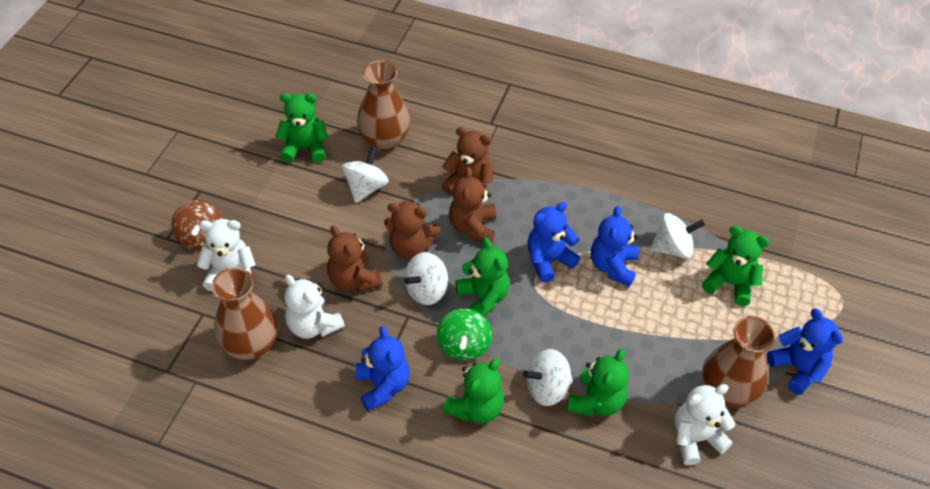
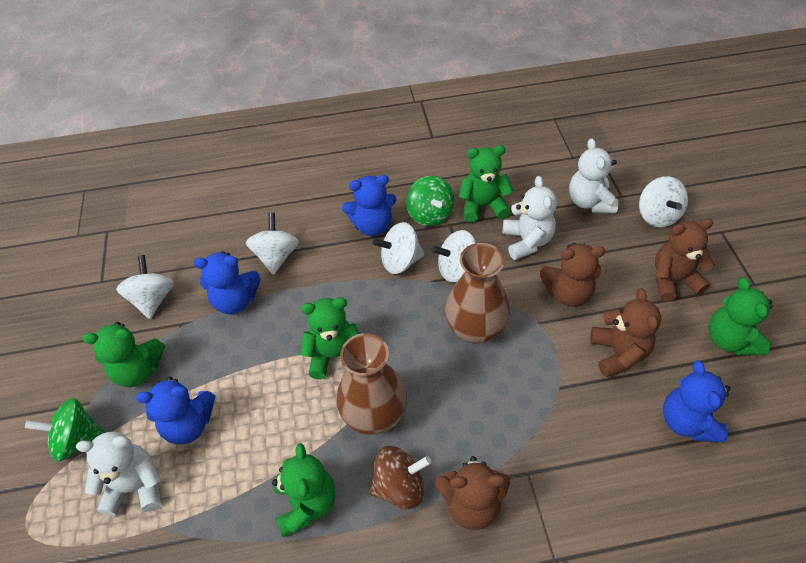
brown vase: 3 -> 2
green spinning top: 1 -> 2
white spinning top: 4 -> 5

^^^^^^^^

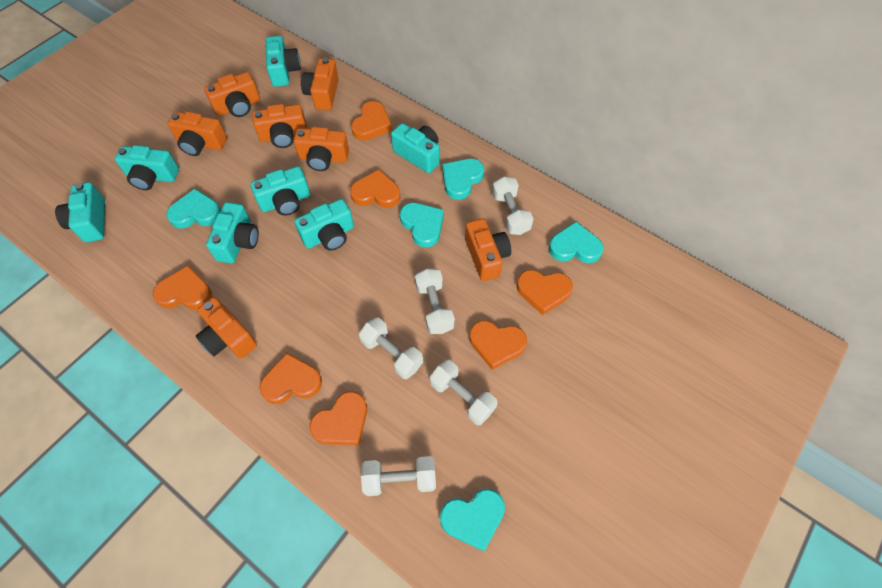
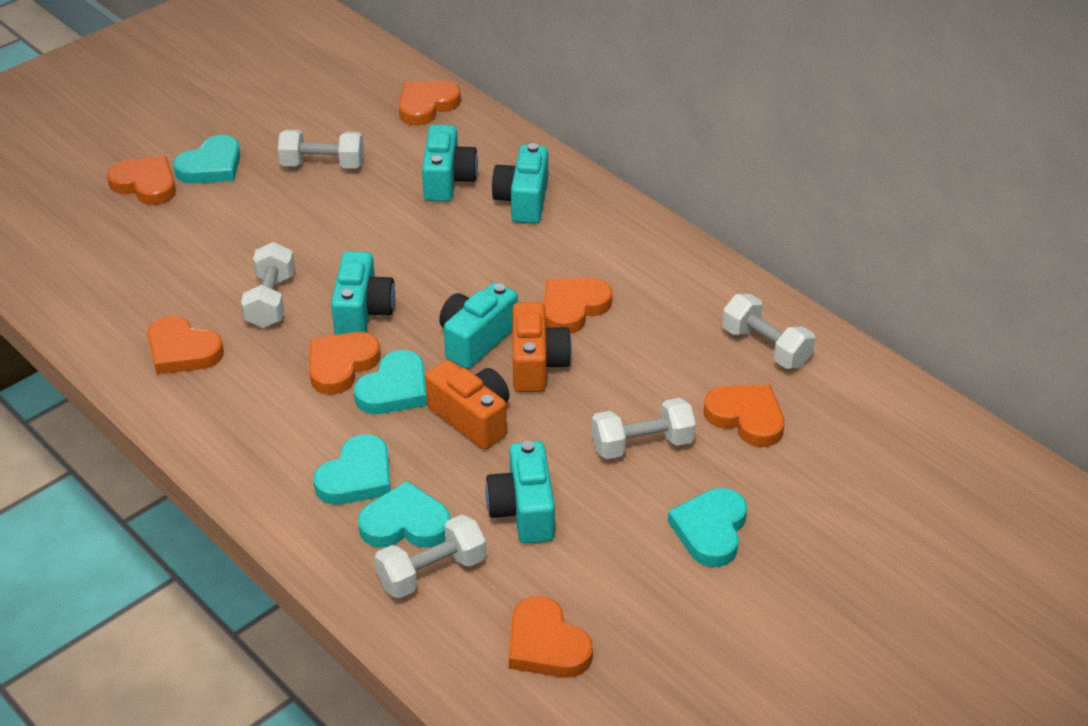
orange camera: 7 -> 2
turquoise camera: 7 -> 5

^^^^^^^^

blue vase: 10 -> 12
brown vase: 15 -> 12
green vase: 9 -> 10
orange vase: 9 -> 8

^^^^^^^^

## Task details
For every line above that holds the word "vase", report the whole line.

## Written answer
brown vase: 3 -> 2
blue vase: 10 -> 12
brown vase: 15 -> 12
green vase: 9 -> 10
orange vase: 9 -> 8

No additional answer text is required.